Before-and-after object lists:
▼

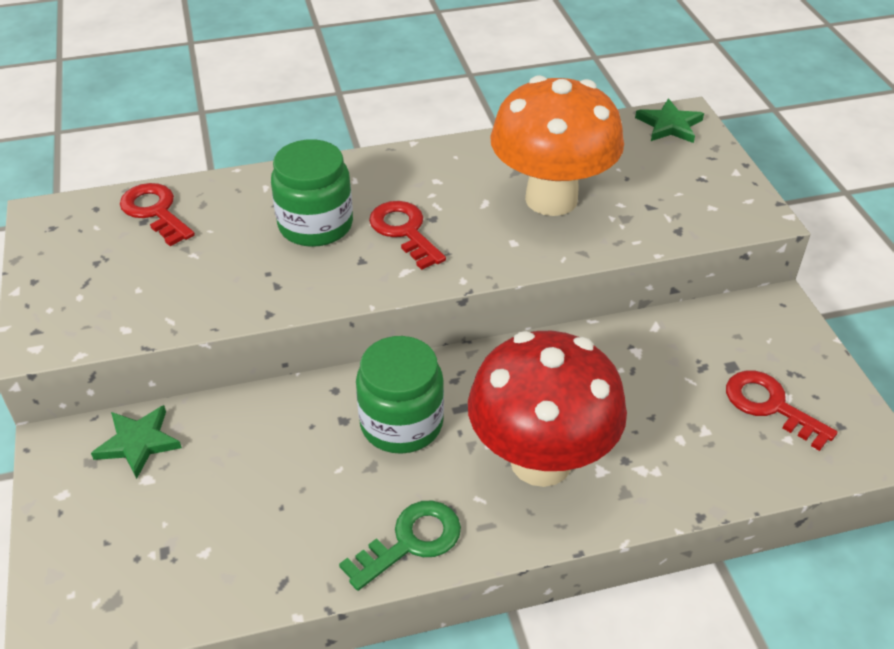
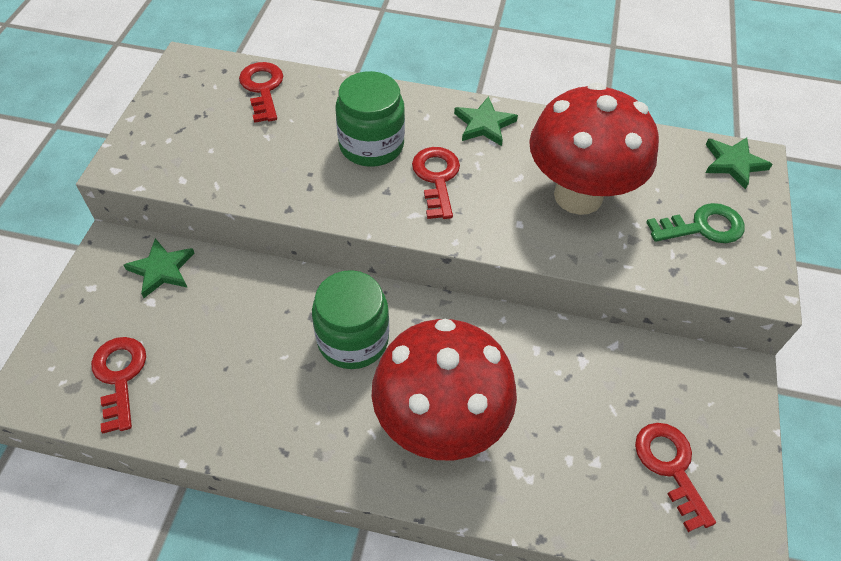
camera: 25 degrees right, 10 degrees up
(163, 567) = (119, 376): none -> red key
(411, 541) = (298, 443): green key -> green key (703, 227)
(418, 168) = (484, 124): none -> green star
(551, 199) = (578, 195): orange mushroom -> red mushroom

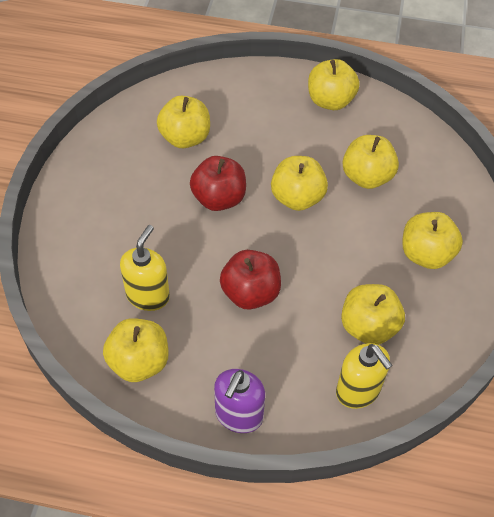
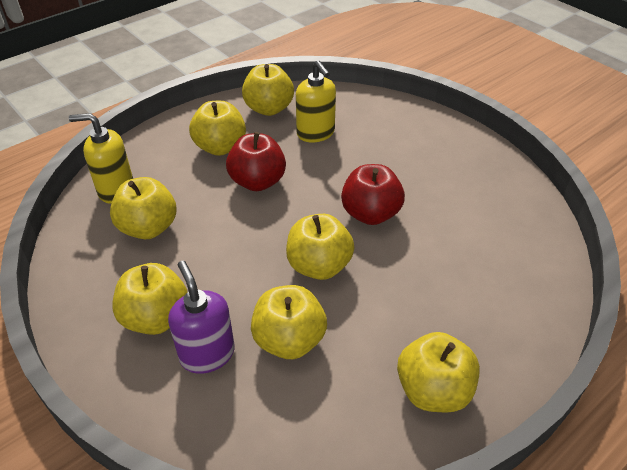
camera: 130 degrees right, 10 degrees down
(185, 138) = (469, 230): yellow apple -> yellow apple (220, 147)
(238, 415) = (179, 129): purple soap dispenser -> purple soap dispenser (207, 354)

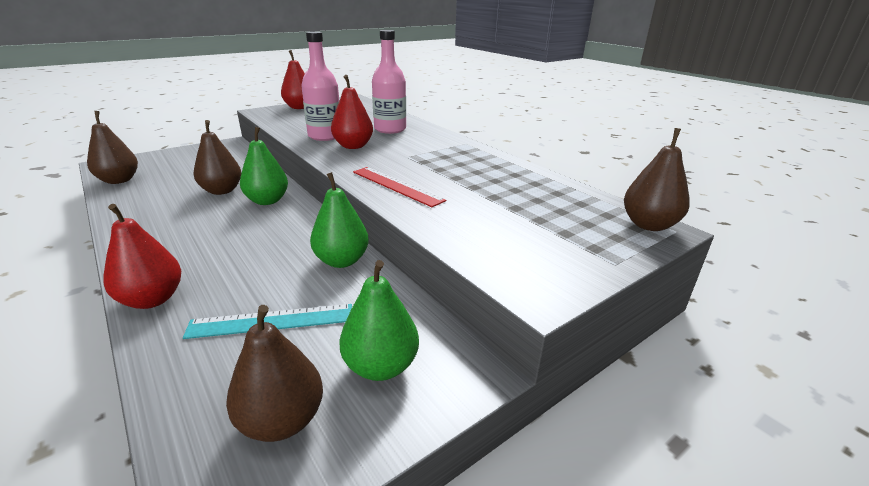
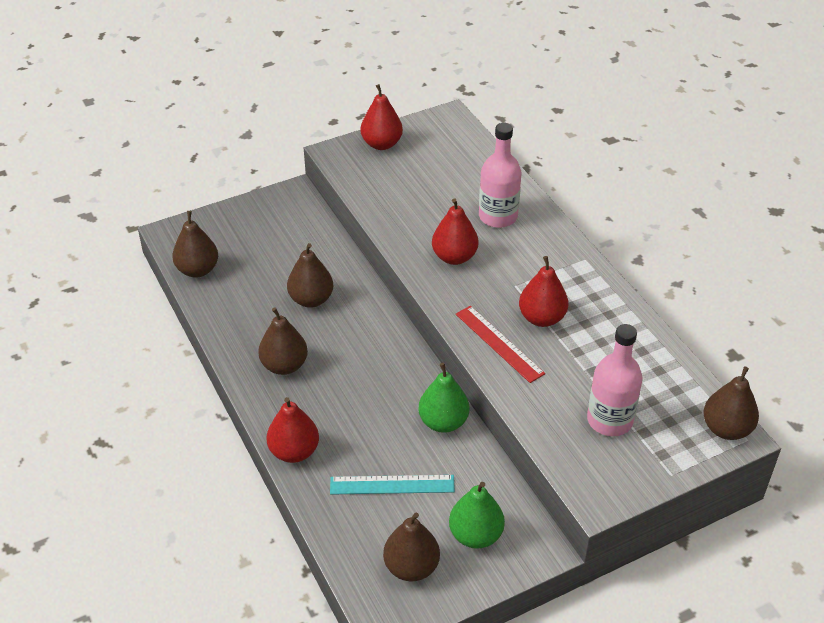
camera: 10 degrees right, 15 degrees up
(175, 231) = (284, 365): none -> brown pear
(267, 201) = (362, 322): green pear -> none
(325, 136) = (421, 229): pink bottle -> pink bottle (609, 420)
(435, 171) = (542, 318): none -> red pear

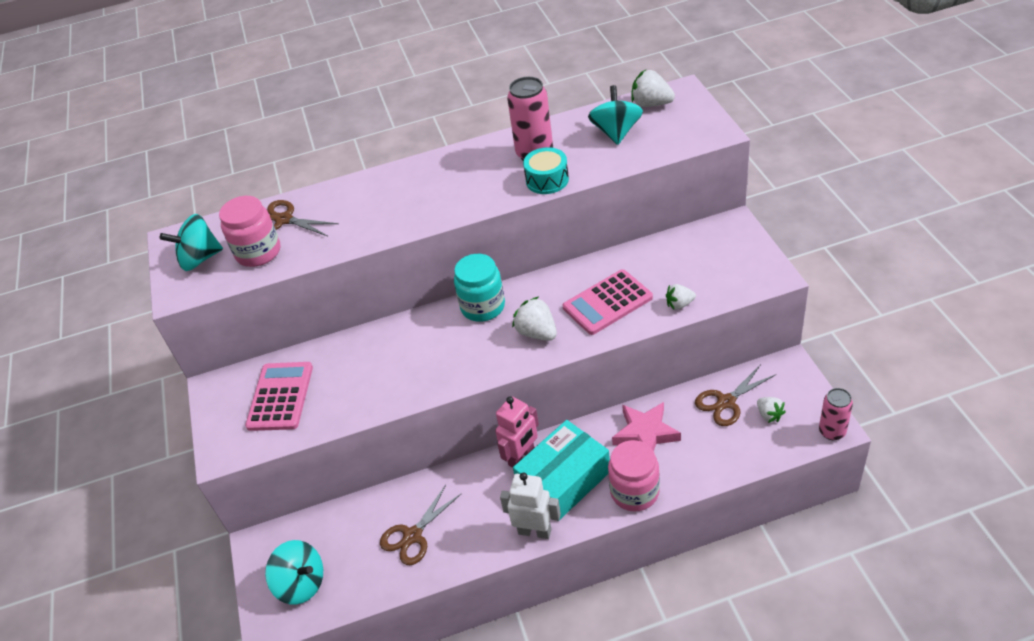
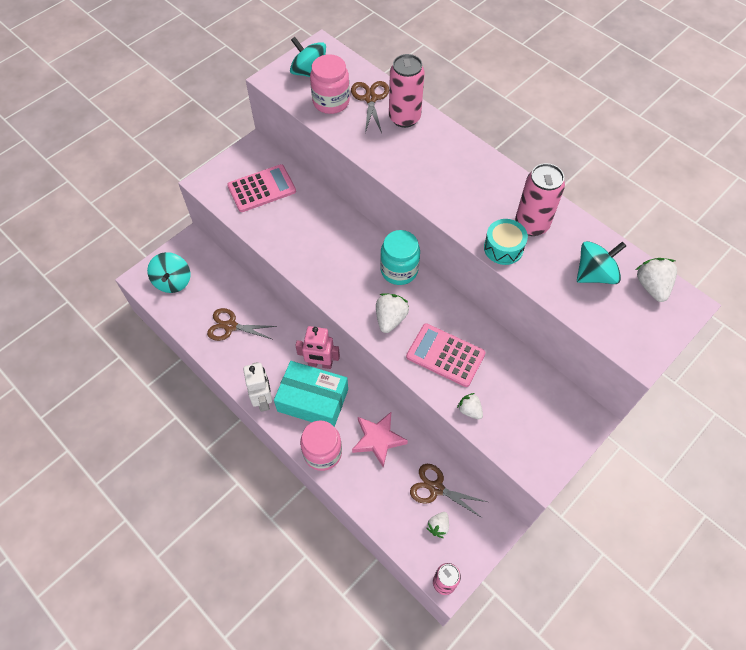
camera: 55 degrees right, 15 degrees up
(333, 201) = (404, 118): none -> pink can

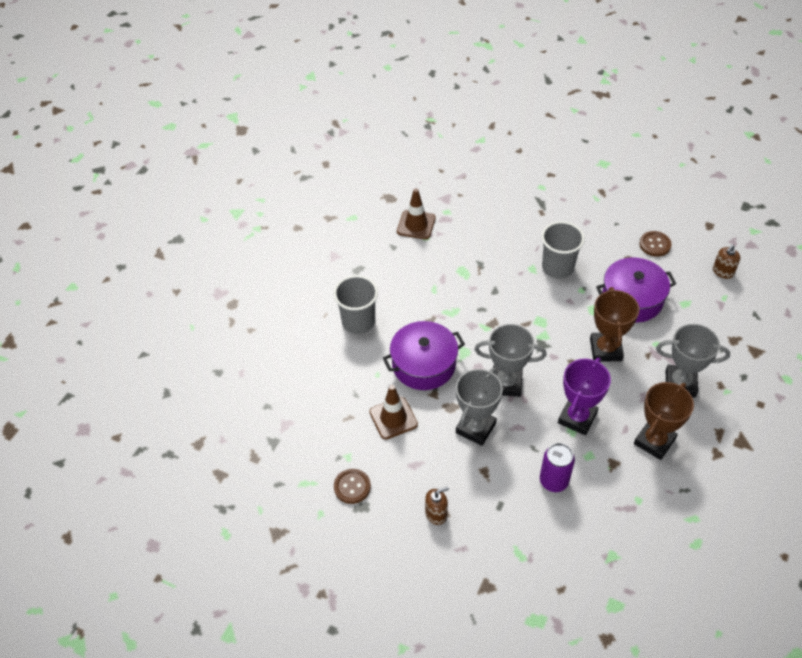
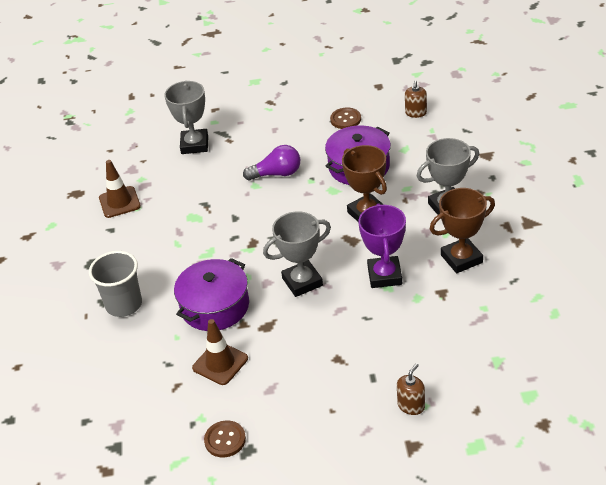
camera: 30 degrees left, 10 degrees down
(436, 514) = (321, 416): brown soap dispenser -> brown soap dispenser (411, 405)
(475, 428) = (303, 330): grey trophy -> grey trophy (194, 145)
(554, 481) = (403, 333): purple can -> none
(557, 267) = (276, 174): grey cup -> purple light bulb
(654, 441) = (461, 259): brown trophy -> brown trophy turned 60 degrees clockwise

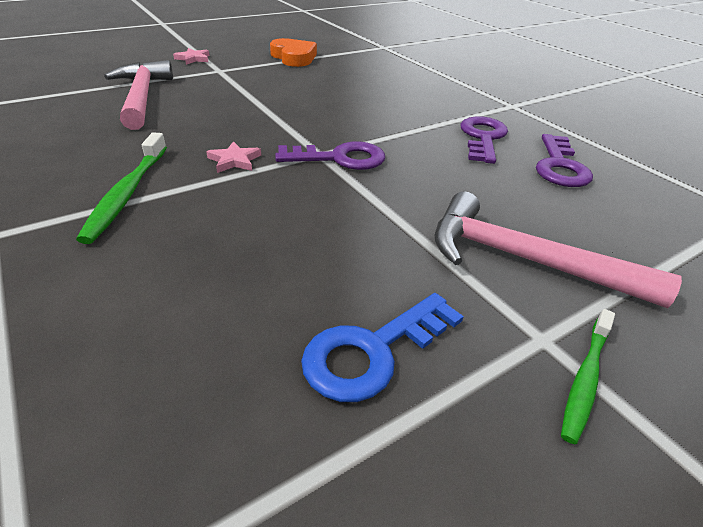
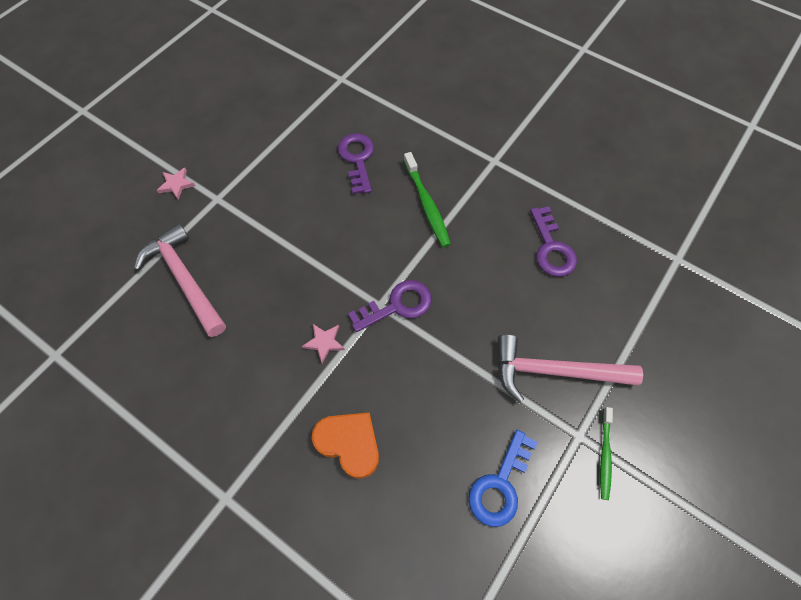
camera: 20 degrees left, 25 degrees up
(127, 193) = (277, 416): green toothbrush -> green toothbrush (426, 204)
(294, 57) = (270, 141): orange heart -> orange heart (349, 443)
(482, 138) = (487, 228): purple key -> purple key (357, 159)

▲

Lines with "dispenser": find them in the data and copy each one.

Solved exercise
(238, 415) = (179, 129): purple soap dispenser -> purple soap dispenser (207, 354)
(436, 514) = (321, 416): brown soap dispenser -> brown soap dispenser (411, 405)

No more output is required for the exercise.